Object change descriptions

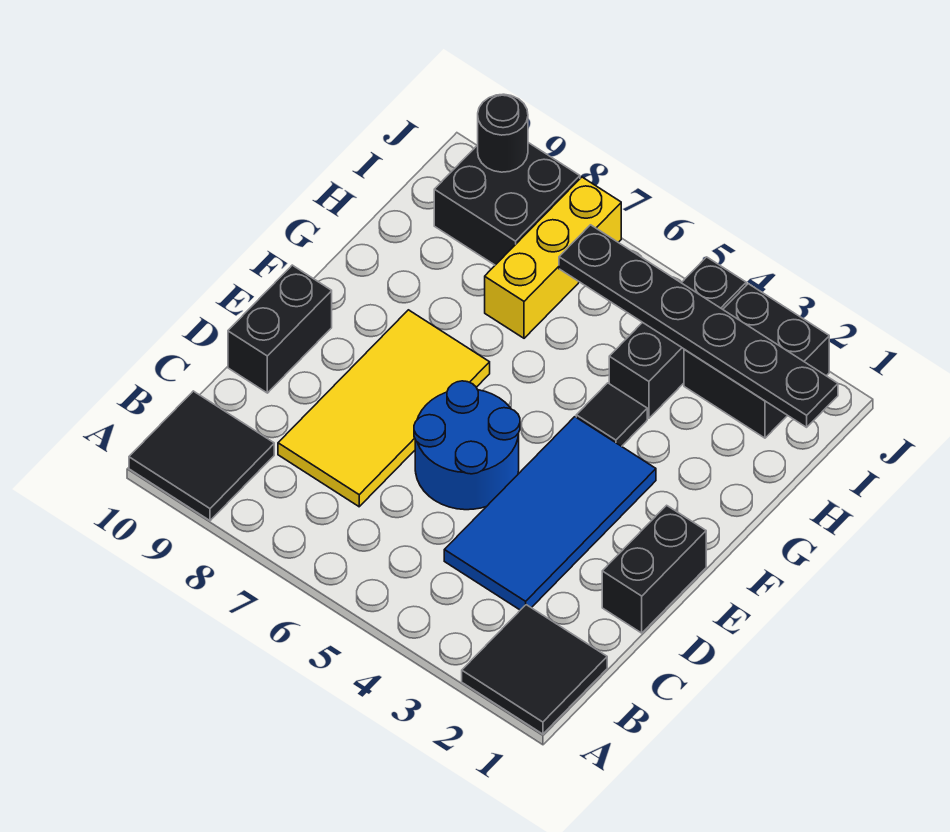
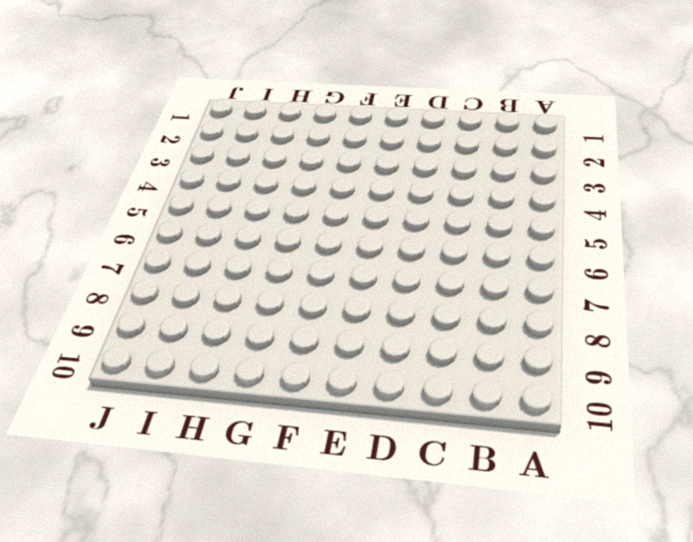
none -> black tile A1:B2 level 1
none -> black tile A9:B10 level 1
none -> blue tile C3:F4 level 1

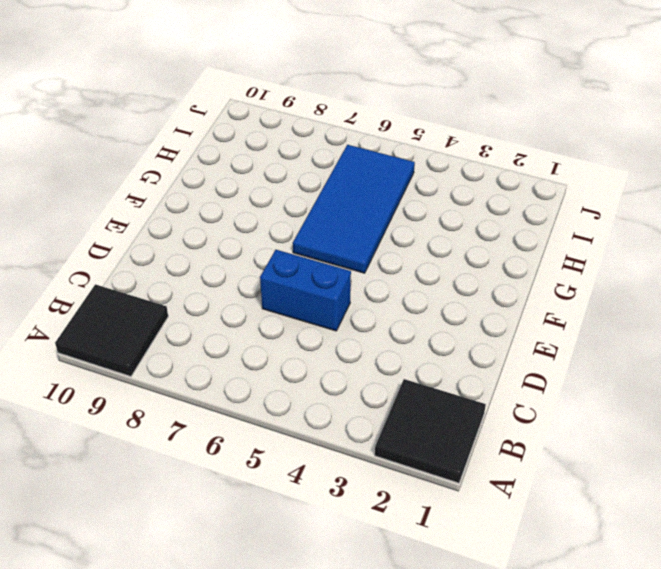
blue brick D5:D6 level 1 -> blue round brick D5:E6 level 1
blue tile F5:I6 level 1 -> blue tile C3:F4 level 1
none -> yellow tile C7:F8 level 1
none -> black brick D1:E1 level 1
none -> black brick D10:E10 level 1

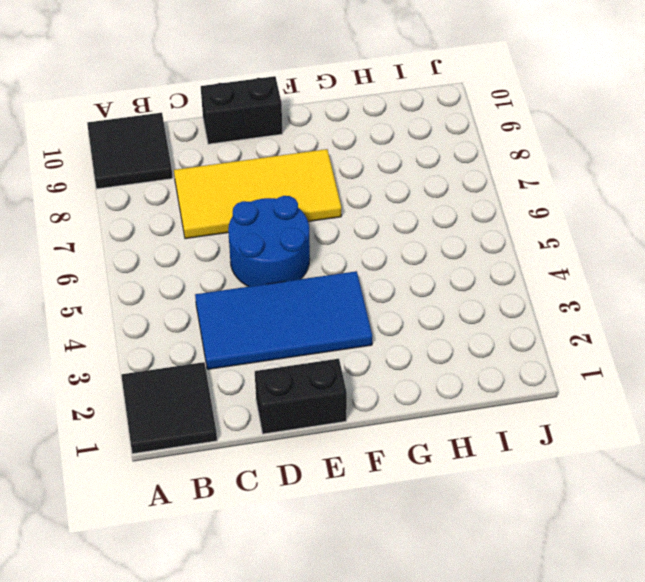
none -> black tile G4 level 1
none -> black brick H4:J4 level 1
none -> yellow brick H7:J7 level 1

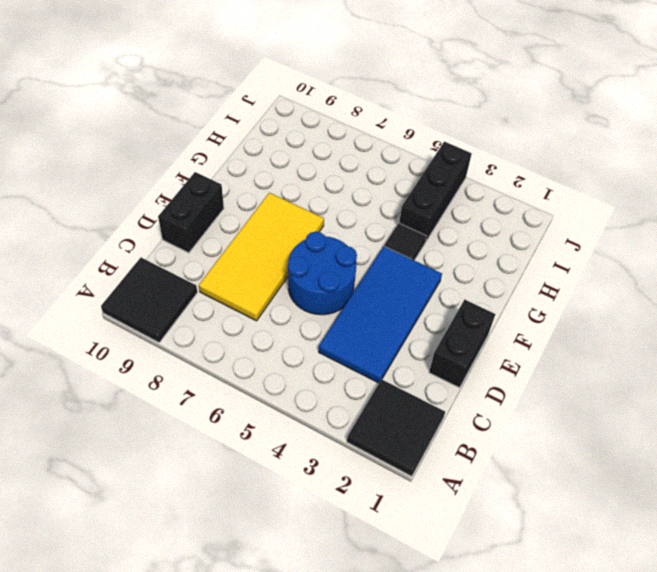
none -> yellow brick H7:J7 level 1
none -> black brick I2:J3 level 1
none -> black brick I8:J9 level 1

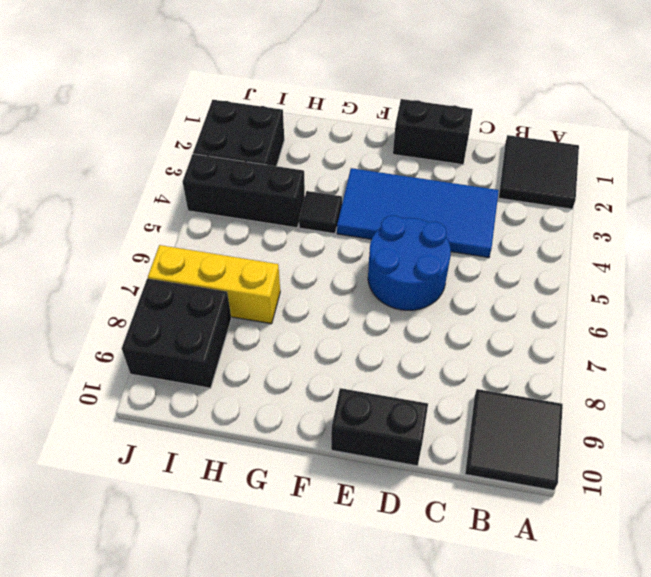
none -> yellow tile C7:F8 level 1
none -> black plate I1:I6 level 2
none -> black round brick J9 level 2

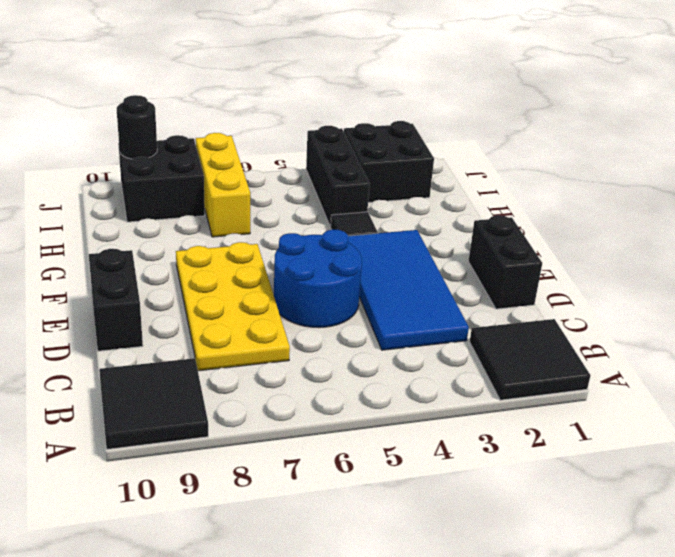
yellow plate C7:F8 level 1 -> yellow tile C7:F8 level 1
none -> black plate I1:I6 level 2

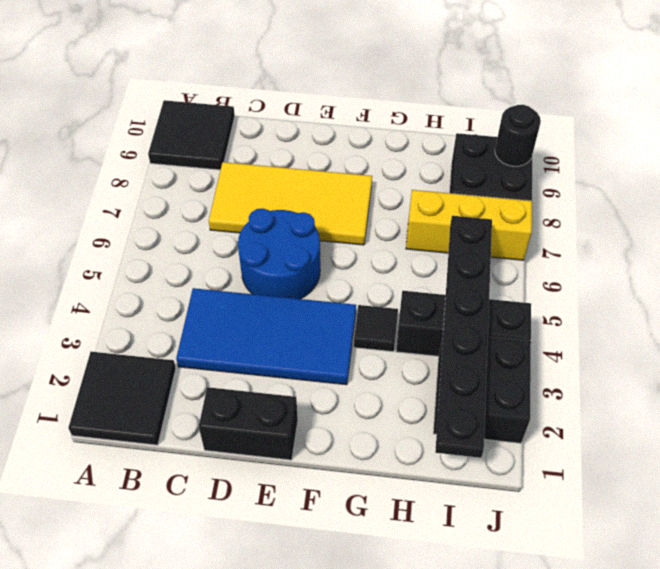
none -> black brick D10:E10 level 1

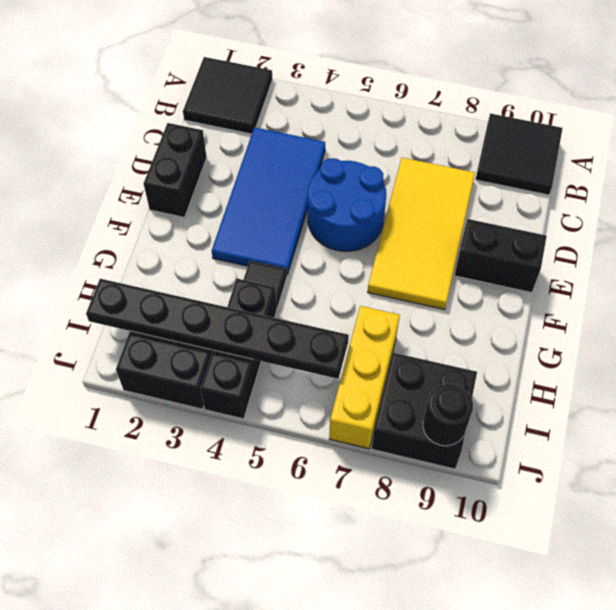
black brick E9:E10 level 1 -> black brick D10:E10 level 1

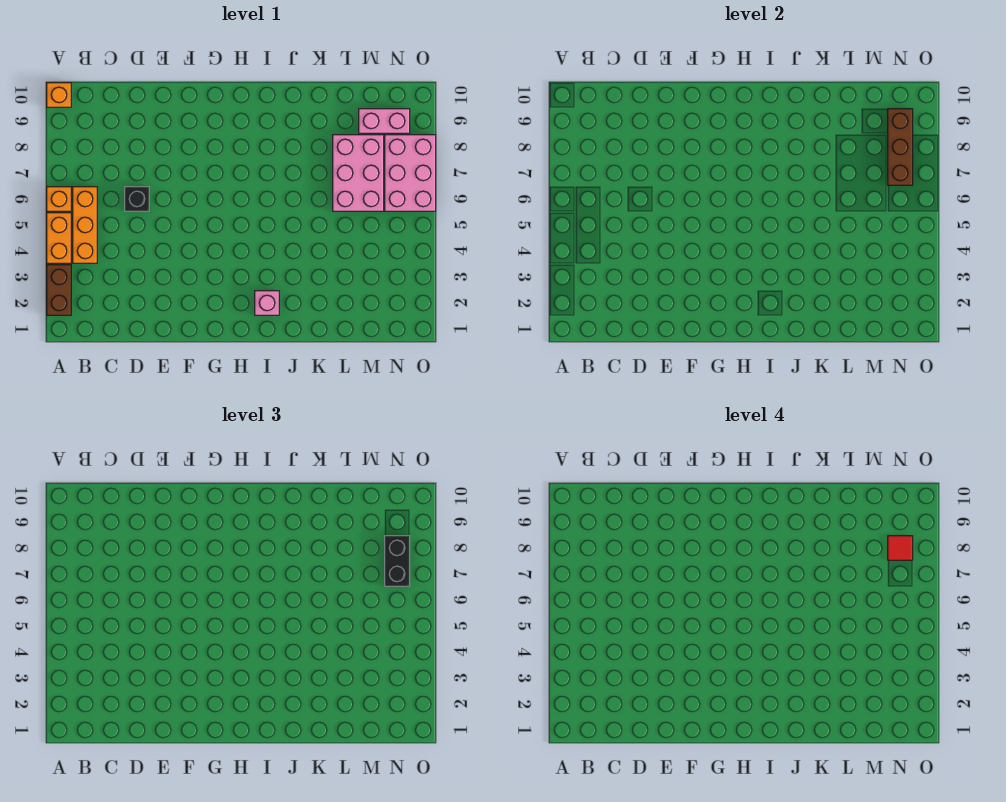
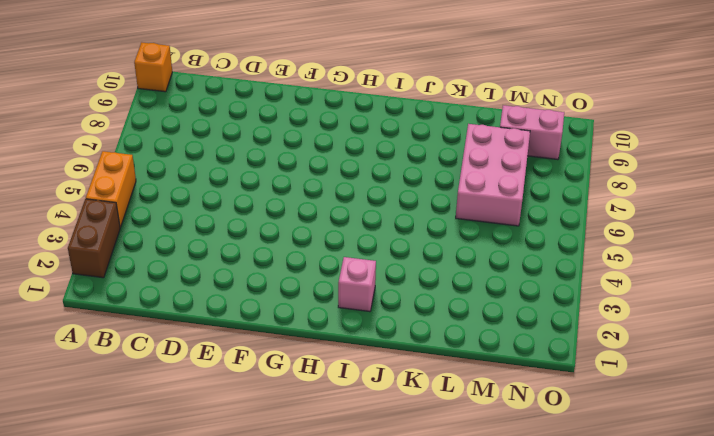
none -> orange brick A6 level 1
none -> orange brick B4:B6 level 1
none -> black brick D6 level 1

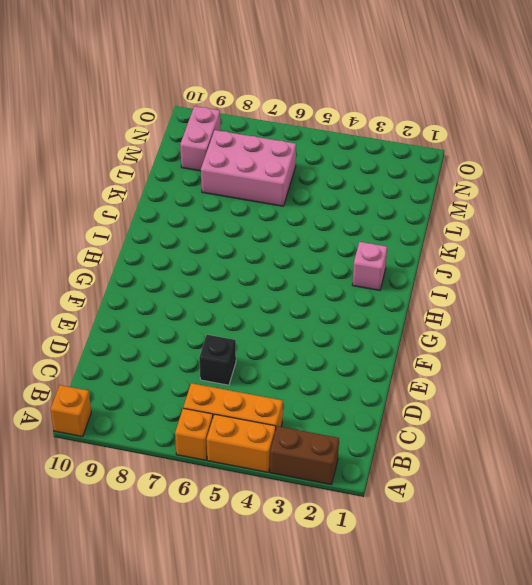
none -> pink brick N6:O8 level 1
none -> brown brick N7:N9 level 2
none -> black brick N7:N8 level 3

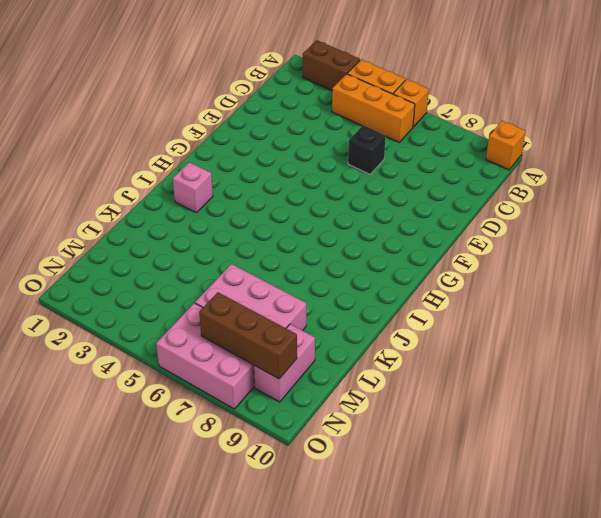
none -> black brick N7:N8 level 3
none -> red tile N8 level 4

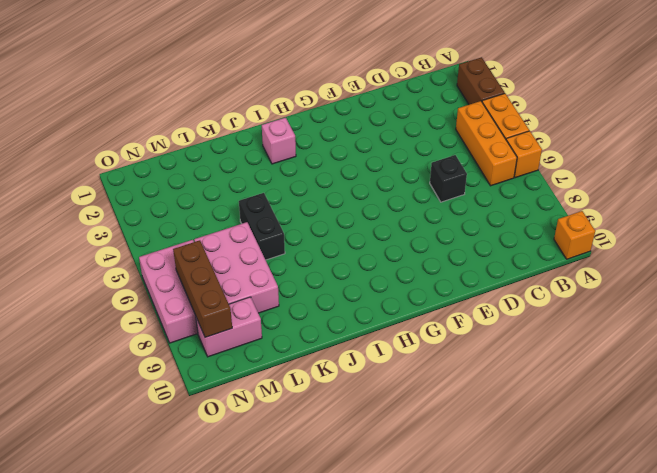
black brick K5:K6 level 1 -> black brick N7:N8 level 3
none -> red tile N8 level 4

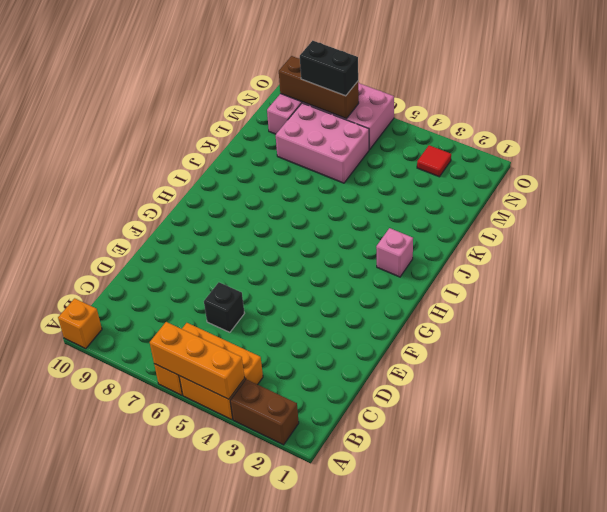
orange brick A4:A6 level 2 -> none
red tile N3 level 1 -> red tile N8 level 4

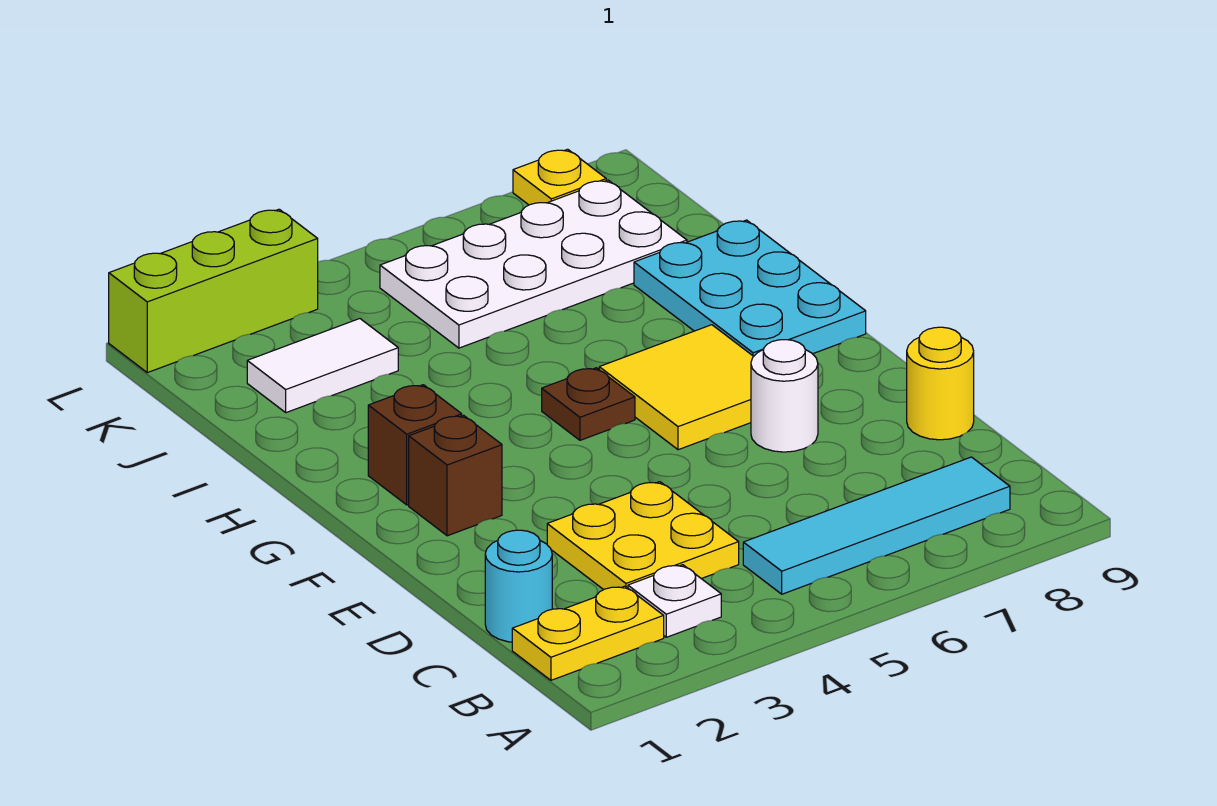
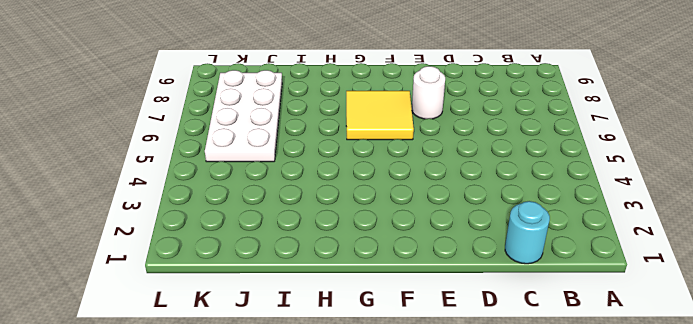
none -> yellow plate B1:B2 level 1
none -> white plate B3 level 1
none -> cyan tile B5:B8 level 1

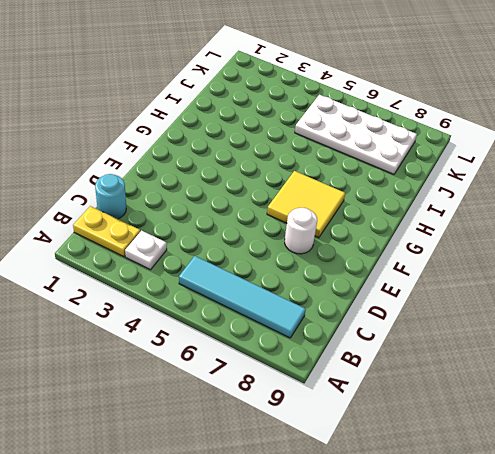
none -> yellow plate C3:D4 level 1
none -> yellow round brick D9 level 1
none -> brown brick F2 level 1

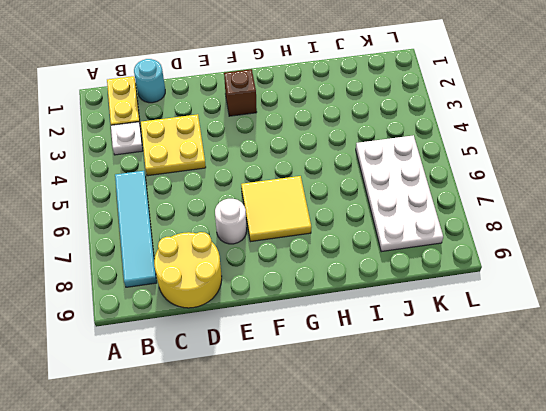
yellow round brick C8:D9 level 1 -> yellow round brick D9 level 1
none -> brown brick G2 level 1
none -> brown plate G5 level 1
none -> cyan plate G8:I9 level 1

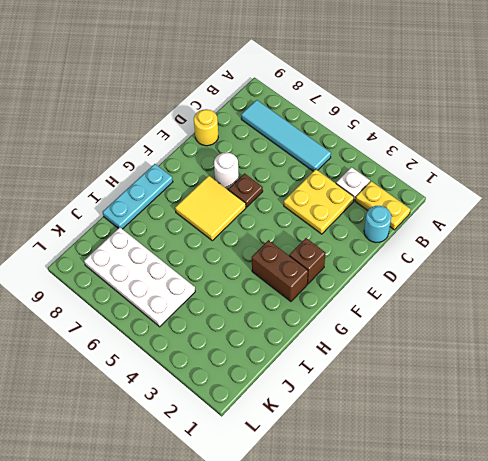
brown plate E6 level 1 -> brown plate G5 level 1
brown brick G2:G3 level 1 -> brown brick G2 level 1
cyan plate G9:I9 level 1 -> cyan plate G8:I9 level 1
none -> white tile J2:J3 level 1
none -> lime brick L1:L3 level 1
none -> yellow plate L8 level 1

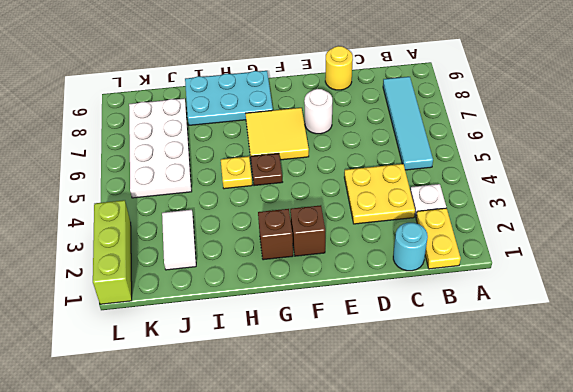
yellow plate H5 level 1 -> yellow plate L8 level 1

» Exercise: Please set the records down again exactly as written. The pictures should not be included.

» Answer to the problem:
none -> black tile A1:B2 level 1
none -> black tile A9:B10 level 1
none -> blue tile C3:F4 level 1

blue brick D5:D6 level 1 -> blue round brick D5:E6 level 1
blue tile F5:I6 level 1 -> blue tile C3:F4 level 1
none -> yellow tile C7:F8 level 1
none -> black brick D1:E1 level 1
none -> black brick D10:E10 level 1

none -> black tile G4 level 1
none -> black brick H4:J4 level 1
none -> yellow brick H7:J7 level 1

none -> yellow brick H7:J7 level 1
none -> black brick I2:J3 level 1
none -> black brick I8:J9 level 1

none -> yellow tile C7:F8 level 1
none -> black plate I1:I6 level 2
none -> black round brick J9 level 2

yellow plate C7:F8 level 1 -> yellow tile C7:F8 level 1
none -> black plate I1:I6 level 2

none -> black brick D10:E10 level 1

black brick E9:E10 level 1 -> black brick D10:E10 level 1

none -> orange brick A6 level 1
none -> orange brick B4:B6 level 1
none -> black brick D6 level 1

none -> pink brick N6:O8 level 1
none -> brown brick N7:N9 level 2
none -> black brick N7:N8 level 3

none -> black brick N7:N8 level 3
none -> red tile N8 level 4

black brick K5:K6 level 1 -> black brick N7:N8 level 3
none -> red tile N8 level 4

orange brick A4:A6 level 2 -> none
red tile N3 level 1 -> red tile N8 level 4

none -> yellow plate B1:B2 level 1
none -> white plate B3 level 1
none -> cyan tile B5:B8 level 1

none -> yellow plate C3:D4 level 1
none -> yellow round brick D9 level 1
none -> brown brick F2 level 1

yellow round brick C8:D9 level 1 -> yellow round brick D9 level 1
none -> brown brick G2 level 1
none -> brown plate G5 level 1
none -> cyan plate G8:I9 level 1

brown plate E6 level 1 -> brown plate G5 level 1
brown brick G2:G3 level 1 -> brown brick G2 level 1
cyan plate G9:I9 level 1 -> cyan plate G8:I9 level 1
none -> white tile J2:J3 level 1
none -> lime brick L1:L3 level 1
none -> yellow plate L8 level 1

yellow plate H5 level 1 -> yellow plate L8 level 1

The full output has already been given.